_What you have to do_. Which lines below hold the word "zielony"? Report each one.

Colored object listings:
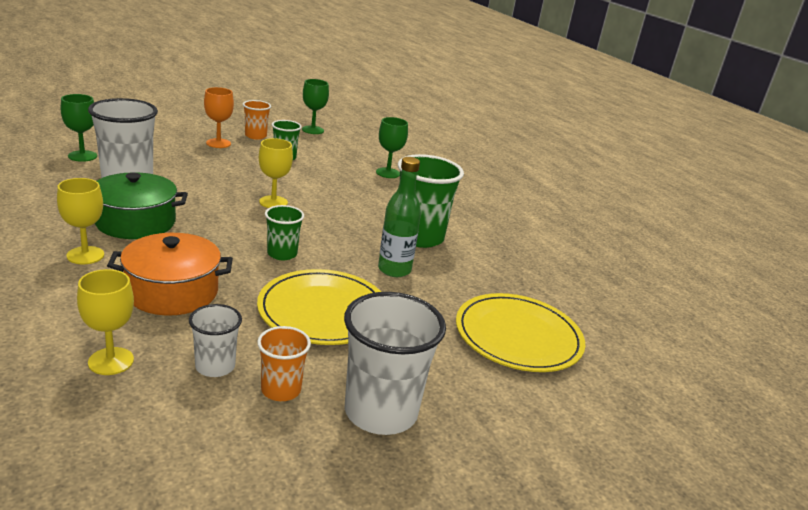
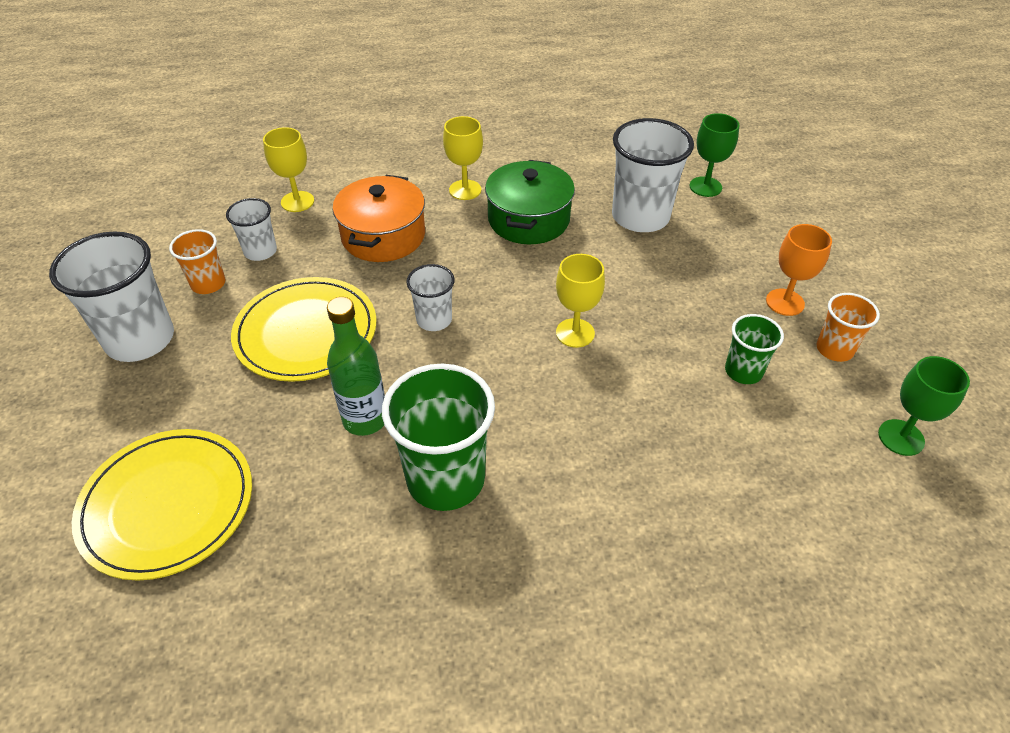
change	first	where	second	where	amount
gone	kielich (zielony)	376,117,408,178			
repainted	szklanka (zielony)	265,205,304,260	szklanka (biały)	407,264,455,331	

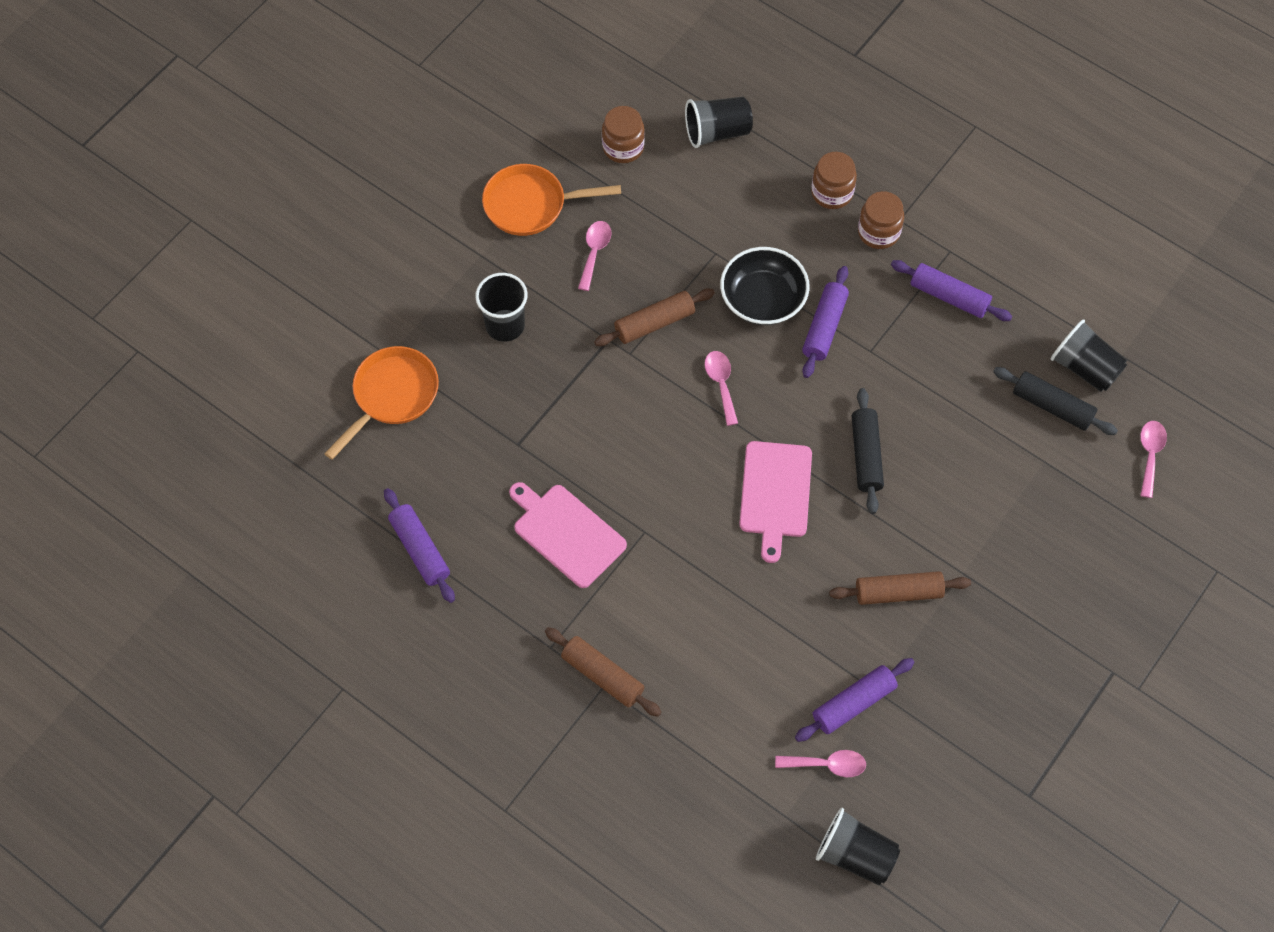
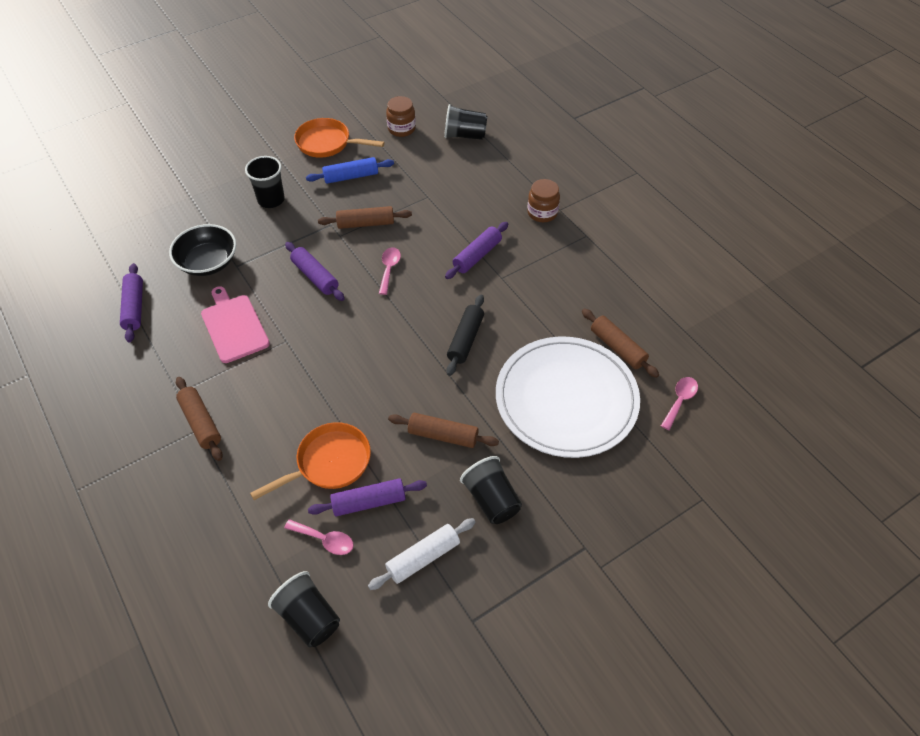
change	first	where	second	where	amount
gone	deska do krojenia (różowy)	739,441,812,563			
gone	słoik (brązowy)	811,152,857,209			
new			wałek do ciasta (biały)	368,518,475,590	
new			talerz (biały)	496,337,640,458	
shifted	patelnia (pomarańczowy)	324,346,439,460		250,422,371,500	
shifted	miska (czarny)	720,247,810,325		169,224,236,276	
shifted	wałek do ciasta (fioletowy)	891,260,1012,321		285,242,345,301	
shifted	szklanka (czarny)	1051,319,1127,392		460,456,522,524	
swapped	łyżka (różowy)	578,221,612,291	wałek do ciasta (niebieski)	306,157,394,184	
repainted	wałek do ciasta (czarny)	993,367,1118,435	wałek do ciasta (brązowy)	582,309,659,378	

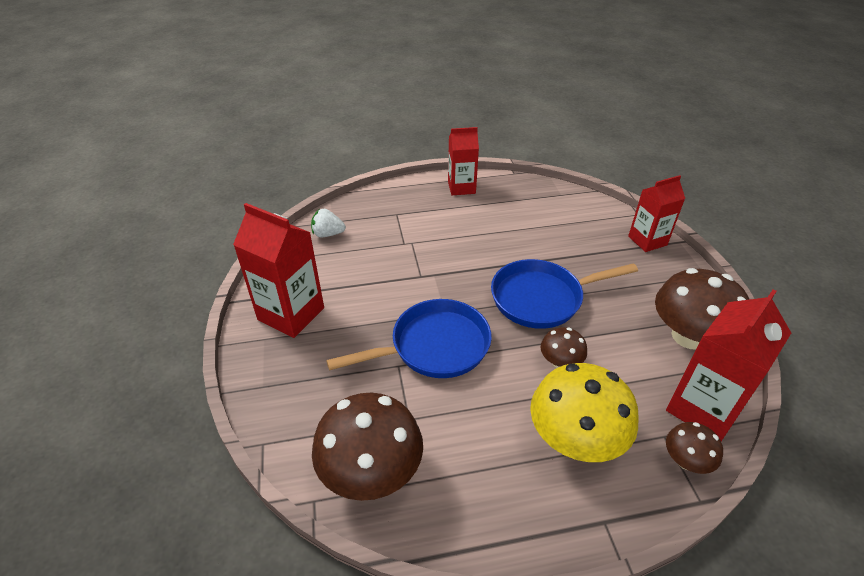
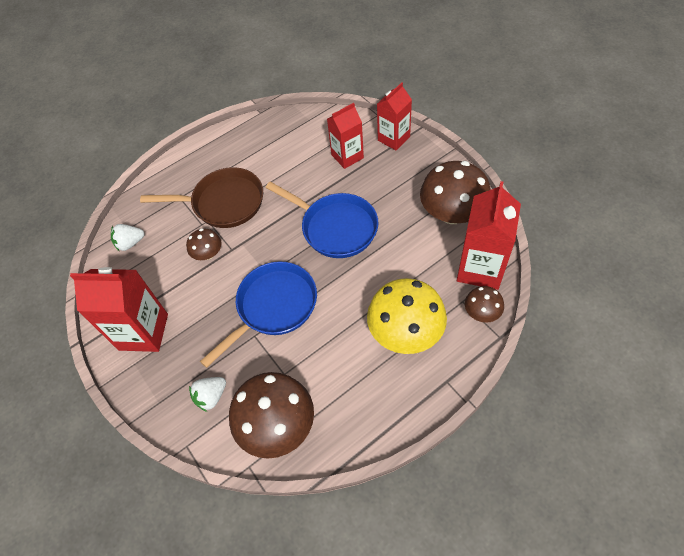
change	first	where	second	where	amount
new			patelnia (brązowy)	140,167,263,228	
new			truskawka (biały)	189,377,226,412	
shifted	karton mleka (czerwony)	448,127,479,195		327,103,364,169	
shifted	grzyb (brązowy)	540,327,587,368		186,229,221,260	
rotated	patelnia (niebieski)	491,259,638,329		266,182,379,258	105 degrees counterclockwise

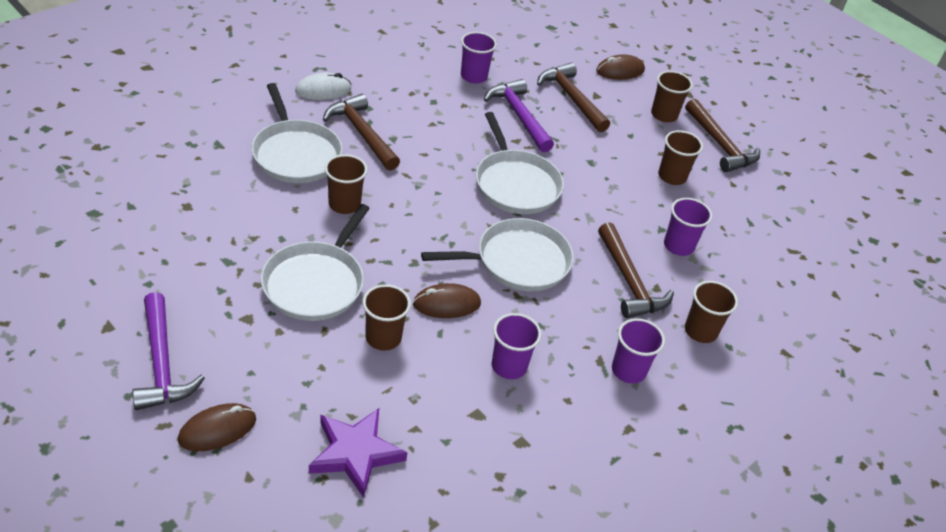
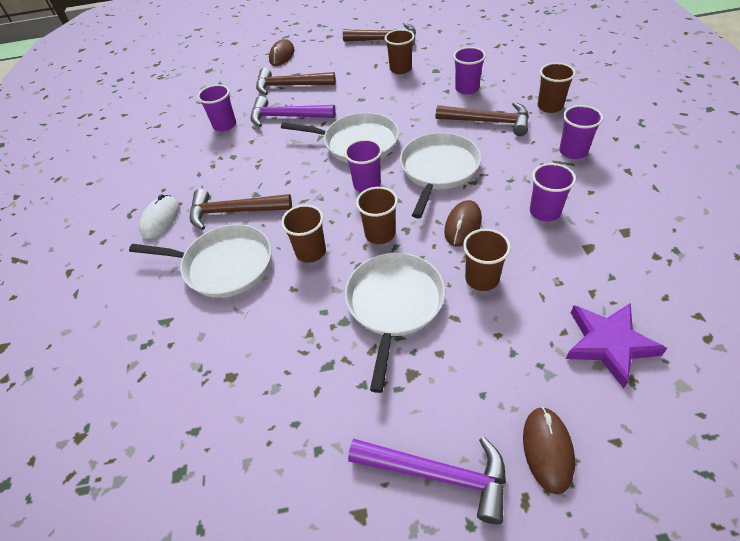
change	first	where	second	where	amount
new			szklanka (fioletowy)	344,139,382,192	
shifted	szklanka (brązowy)	651,71,693,122		356,187,398,244	
rotated	patelnia (biały)	261,204,370,321		345,253,445,393	135 degrees counterclockwise

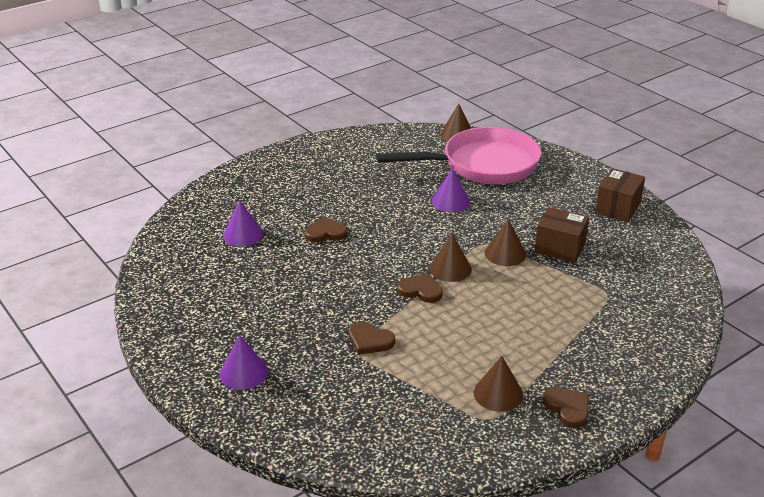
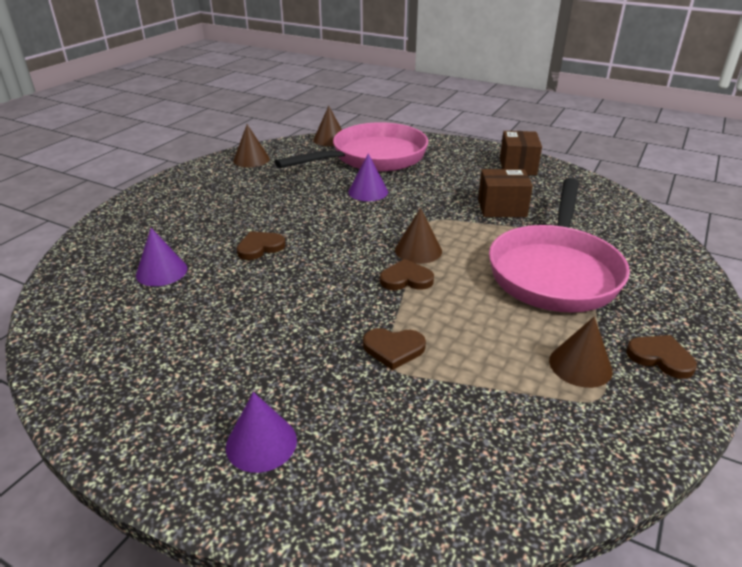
change	first	where	second	where	amount
new			patelnia (różowy)	489,178,630,312	
shifted	stożek (brązowy)	485,219,526,266		233,124,270,167	

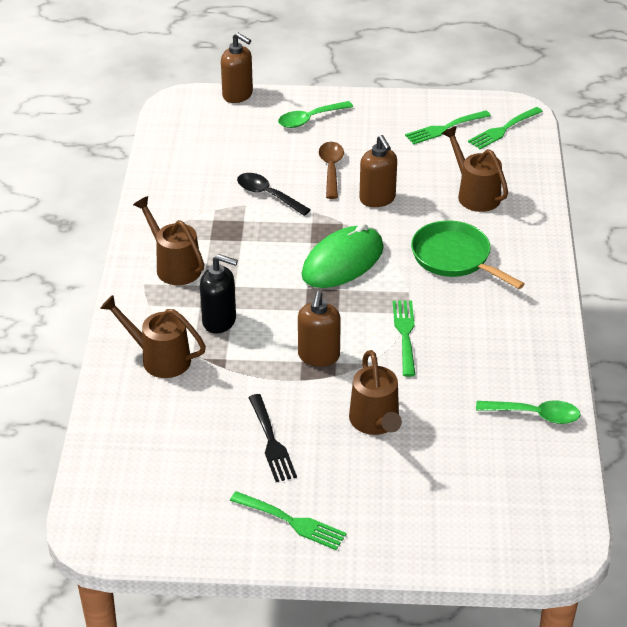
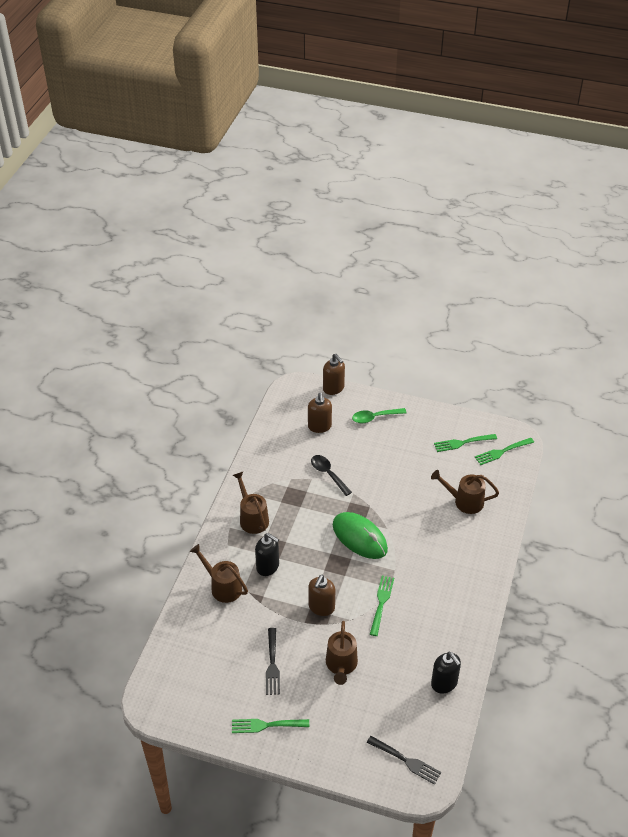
change	first	where	second	where	amount
gone	łyżka (brązowy)	319,142,344,199			
gone	patelnia (zielony)	411,221,524,289			
new			widelec (czarny)	367,736,441,785	
shifted	dozownik mydła (brązowy)	359,135,397,207		308,392,332,433	
swapped	łyżka (zielony)	476,400,580,424	dozownik mydła (czarny)	431,652,461,694	
rotated	widelec (zielony)	230,491,347,550		232,719,309,733	135 degrees clockwise
rotated	myszka (zielony)	301,223,384,288		333,512,388,559	75 degrees clockwise
rotated	konewka (brązowy)	442,126,508,212		431,470,499,514	60 degrees counterclockwise

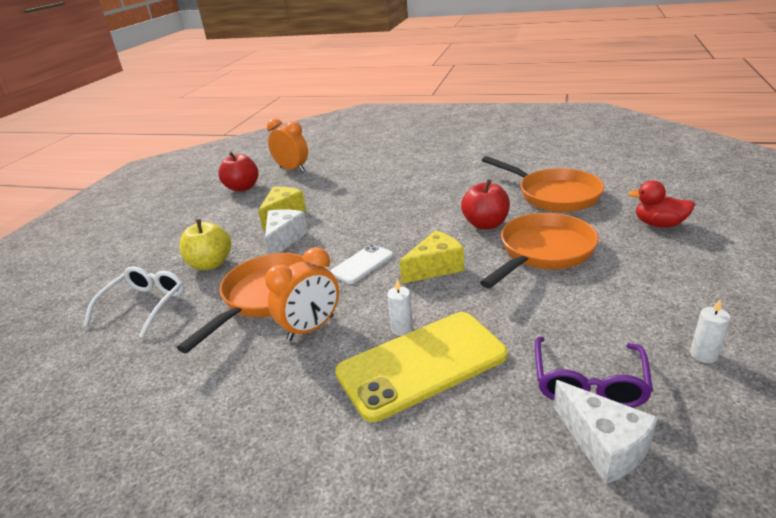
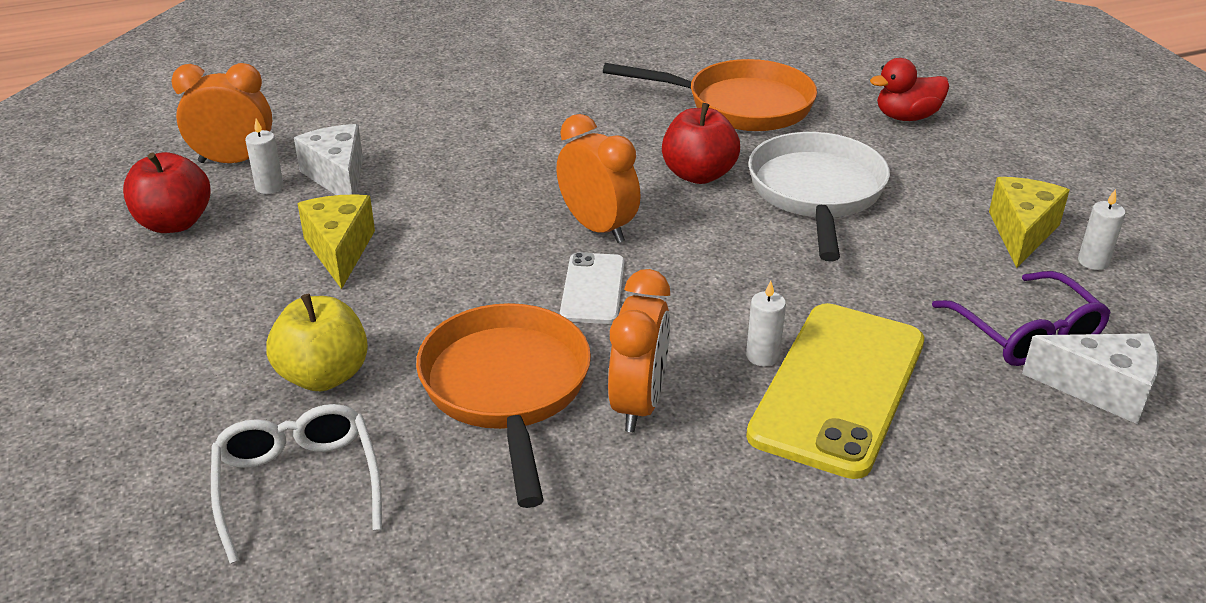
change	first	where	second	where	amount
new			świeca (biały)	245,119,284,194	
new			budzik (pomarańczowy)	556,114,641,243	
shifted	ser (biały)	265,209,308,254		294,124,363,195	
shifted	ser (żółty)	399,230,464,284		989,177,1070,268	
repainted	patelnia (pomarańczowy)	480,213,599,288	patelnia (biały)	748,132,890,262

_Answer section_.
gone	kielich (zielony)	376,117,408,178			
repainted	szklanka (zielony)	265,205,304,260	szklanka (biały)	407,264,455,331	
gone	patelnia (zielony)	411,221,524,289			
swapped	łyżka (zielony)	476,400,580,424	dozownik mydła (czarny)	431,652,461,694	
rotated	widelec (zielony)	230,491,347,550		232,719,309,733	135 degrees clockwise
rotated	myszka (zielony)	301,223,384,288		333,512,388,559	75 degrees clockwise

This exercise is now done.